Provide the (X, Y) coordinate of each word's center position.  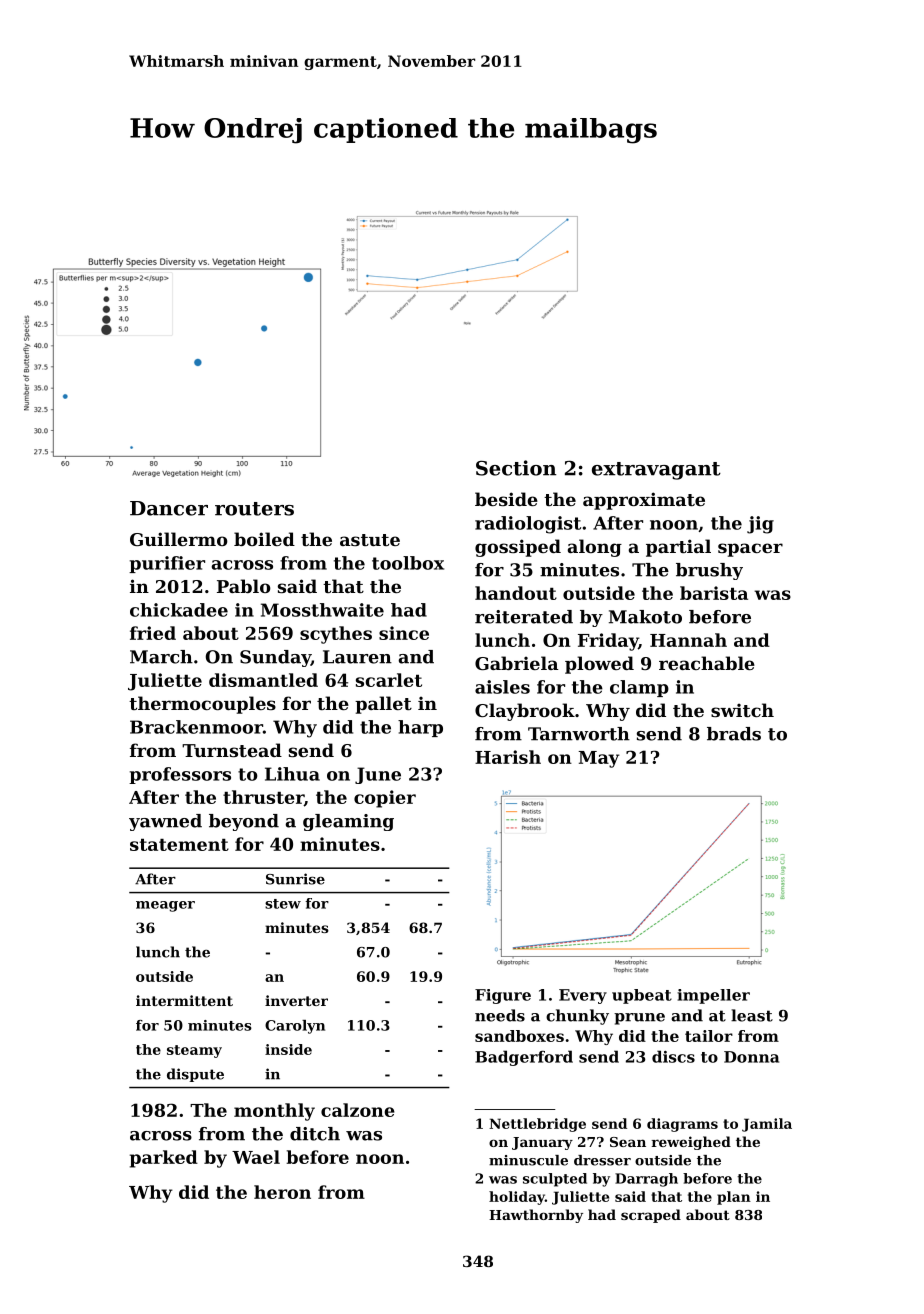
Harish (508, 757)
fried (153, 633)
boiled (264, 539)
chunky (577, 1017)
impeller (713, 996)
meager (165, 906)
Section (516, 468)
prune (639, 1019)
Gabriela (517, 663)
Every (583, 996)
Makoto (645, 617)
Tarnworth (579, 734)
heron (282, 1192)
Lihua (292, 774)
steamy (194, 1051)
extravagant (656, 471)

==

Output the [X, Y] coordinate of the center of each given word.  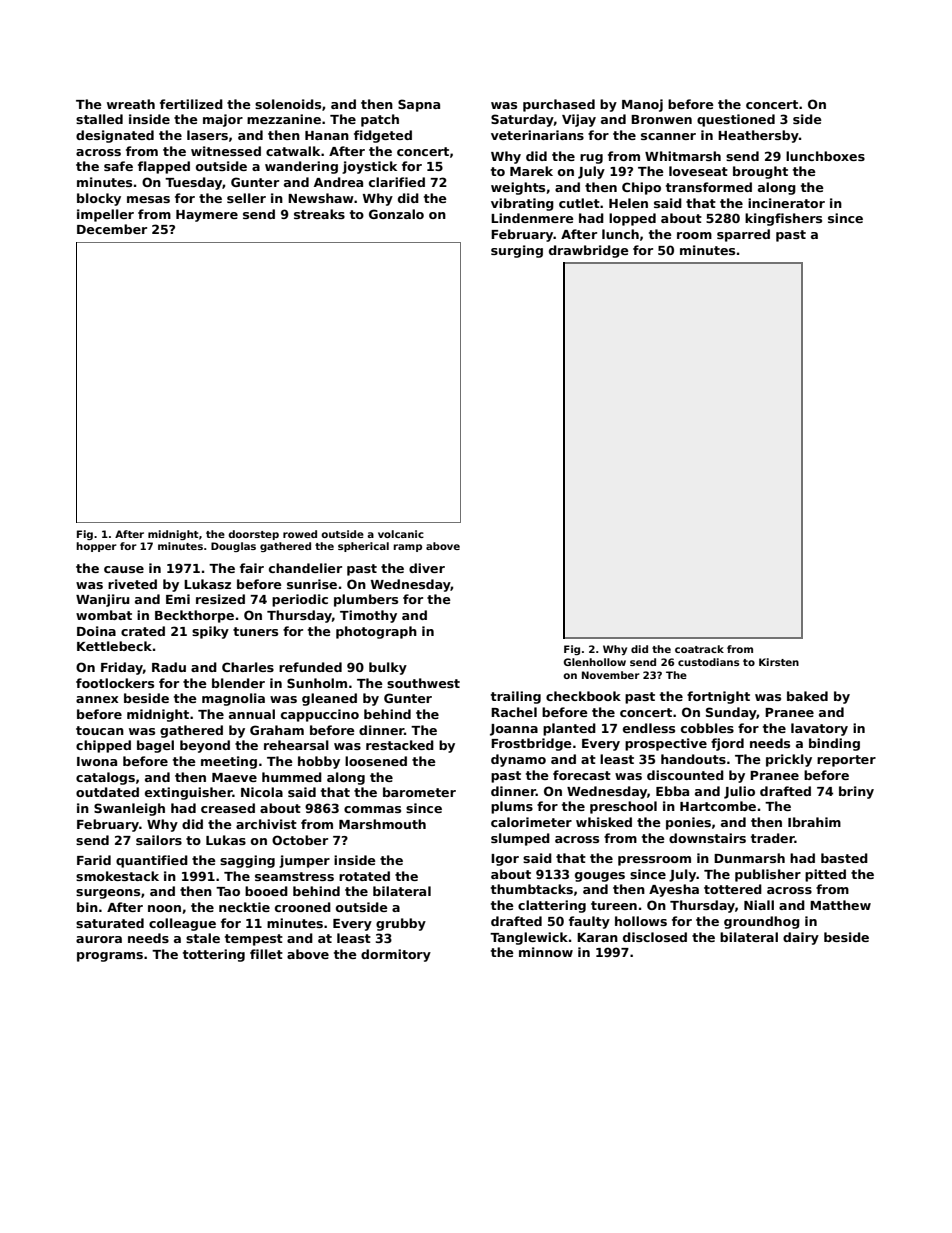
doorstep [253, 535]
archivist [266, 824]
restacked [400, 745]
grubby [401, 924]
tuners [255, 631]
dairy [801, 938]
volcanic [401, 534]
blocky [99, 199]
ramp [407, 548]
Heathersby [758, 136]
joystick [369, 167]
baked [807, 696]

[Directive]: Output every entry from the line containing "fried (153, 633)" down to the line containing "extravagant (656, 471)", both included, reproducing each line exactly.

[The output]:
fried (153, 633)
boiled (264, 539)
chunky (577, 1017)
impeller (713, 996)
meager (165, 906)
Section (516, 468)
prune (639, 1019)
Gabriela (517, 663)
Every (583, 996)
Makoto (645, 617)
Tarnworth (579, 734)
heron (282, 1192)
Lihua (292, 774)
steamy (194, 1051)
extravagant (656, 471)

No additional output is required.